Could you restate all of the records exactly, leaving out the pictures?

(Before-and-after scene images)
"""

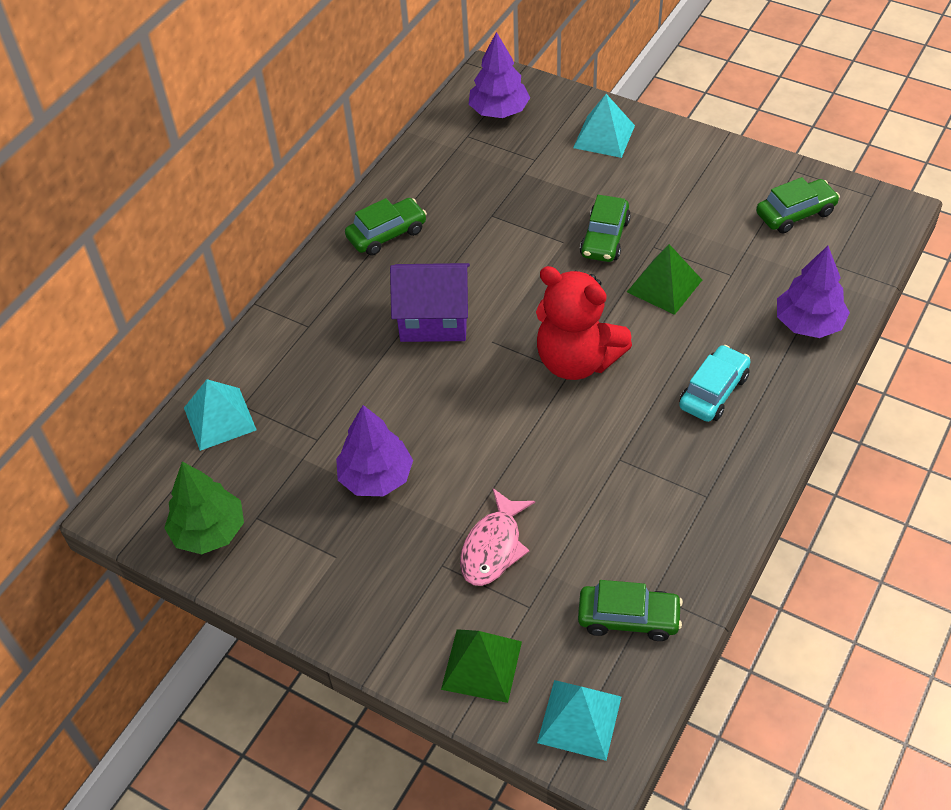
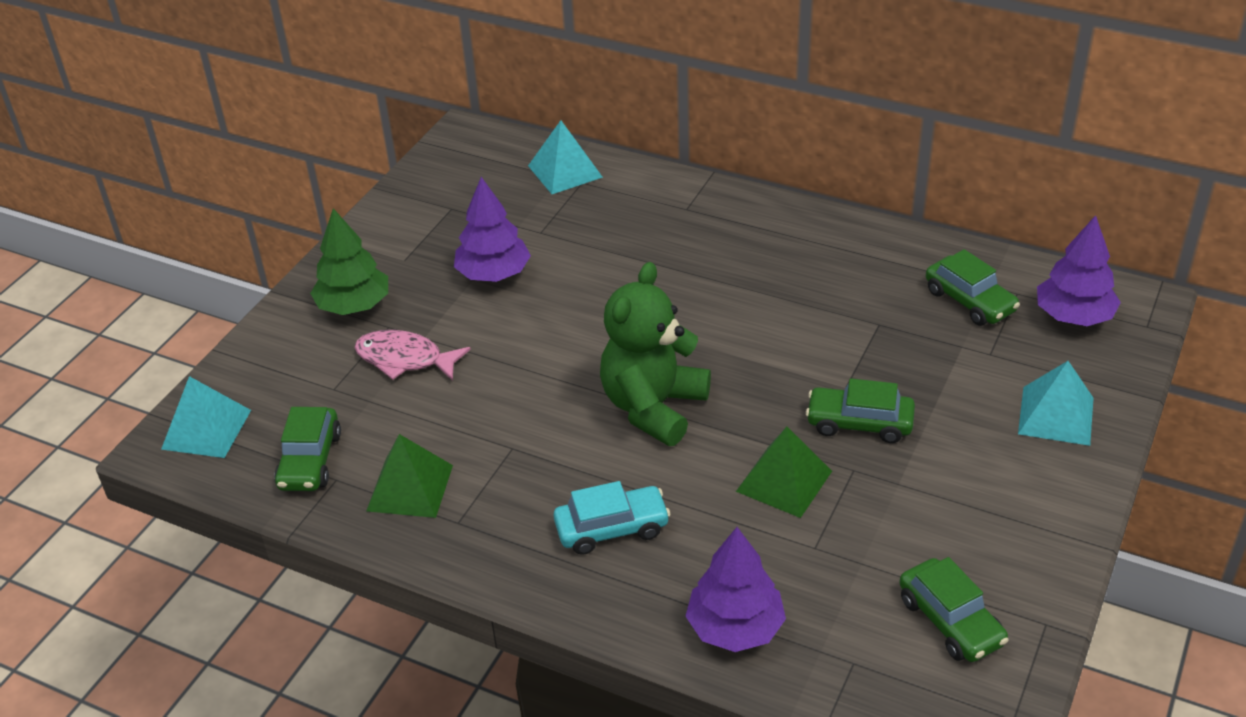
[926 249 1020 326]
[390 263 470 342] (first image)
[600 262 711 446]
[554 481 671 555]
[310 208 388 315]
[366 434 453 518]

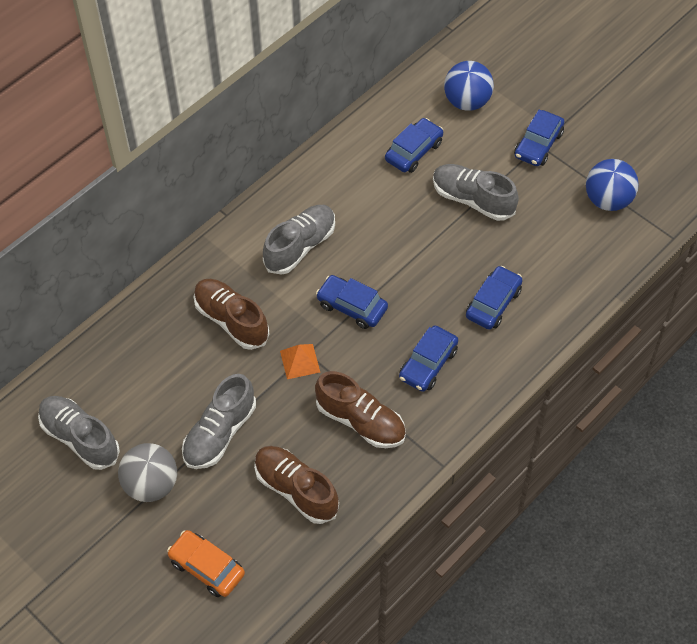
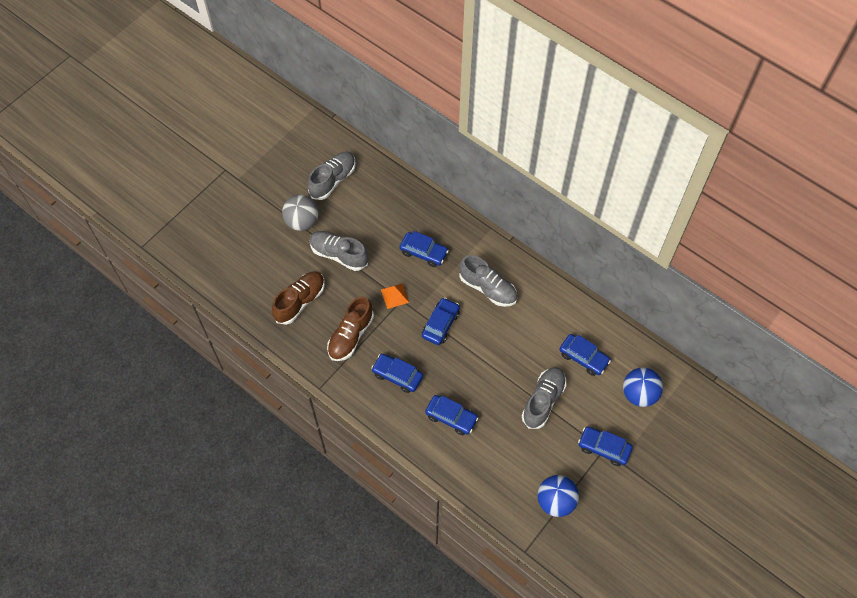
[399 231 449 267]
[167 530 245 597] (first image)

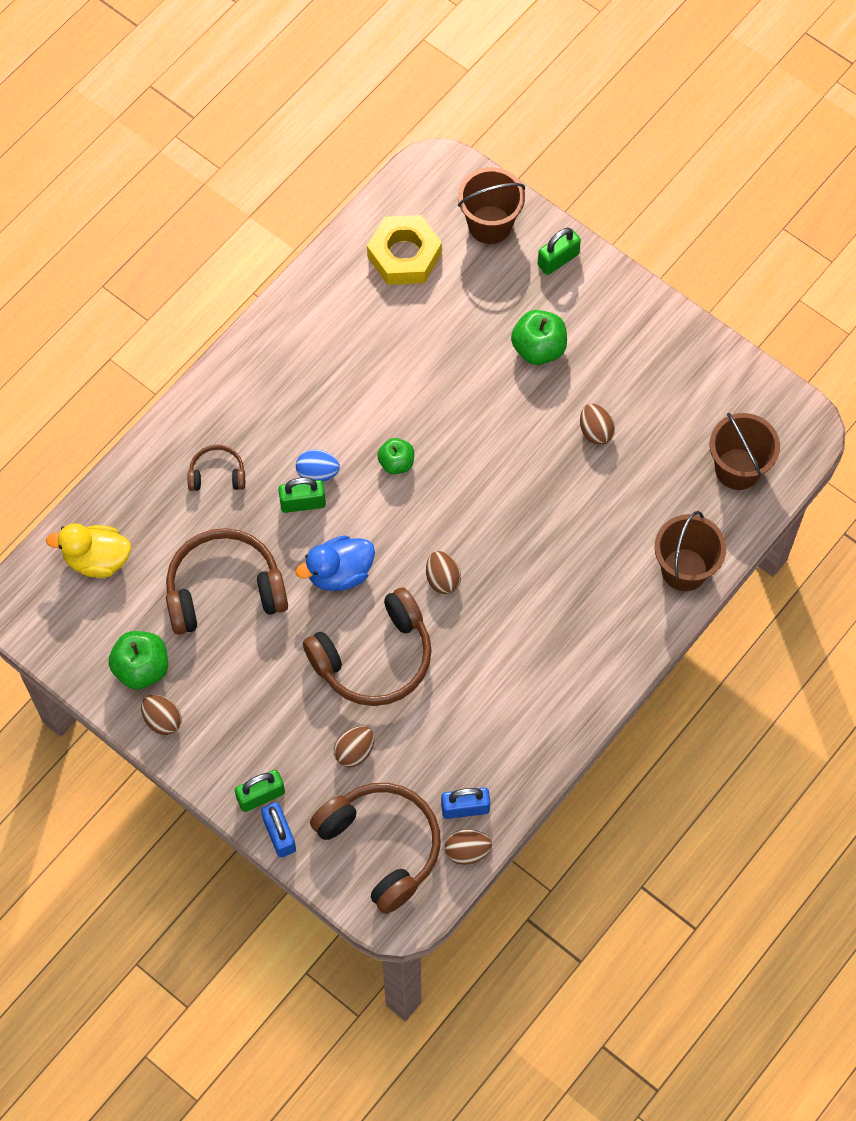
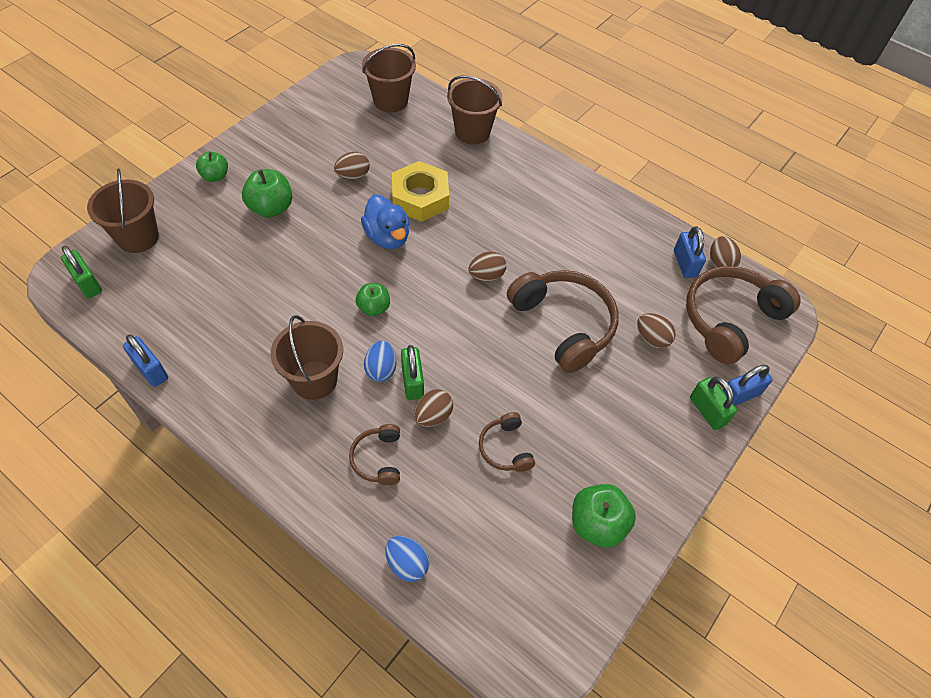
[392 161 449 222]
[61 246 102 298]
[46 523 131 578] (first image)
[479 412 535 472]
[361 194 410 249]
[414 389 453 427]
[196 151 228 182]
[270 315 343 400]
[123 335 168 387]
[385 536 429 582]

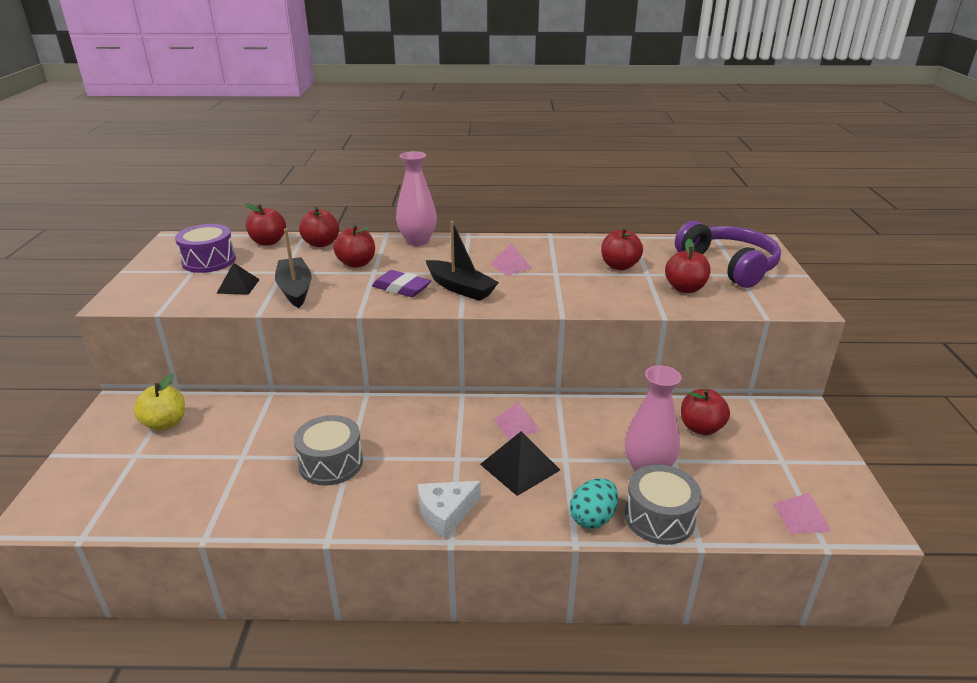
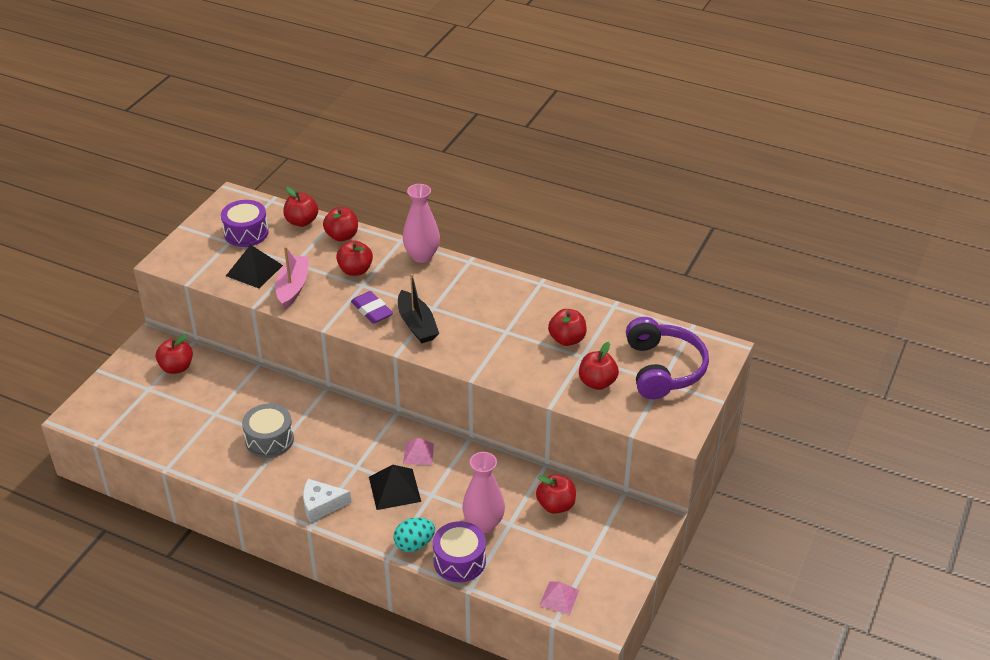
[276 246 309 309]
[490 243 532 276] (first image)
[226 245 283 288]
[156 334 193 374]
[433 521 486 582]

"""

Written answer
[926 249 1020 326]
[390 263 470 342] (first image)
[600 262 711 446]
[554 481 671 555]
[310 208 388 315]
[366 434 453 518]

[399 231 449 267]
[167 530 245 597] (first image)

[392 161 449 222]
[61 246 102 298]
[46 523 131 578] (first image)
[479 412 535 472]
[361 194 410 249]
[414 389 453 427]
[196 151 228 182]
[270 315 343 400]
[123 335 168 387]
[385 536 429 582]

[276 246 309 309]
[490 243 532 276] (first image)
[226 245 283 288]
[156 334 193 374]
[433 521 486 582]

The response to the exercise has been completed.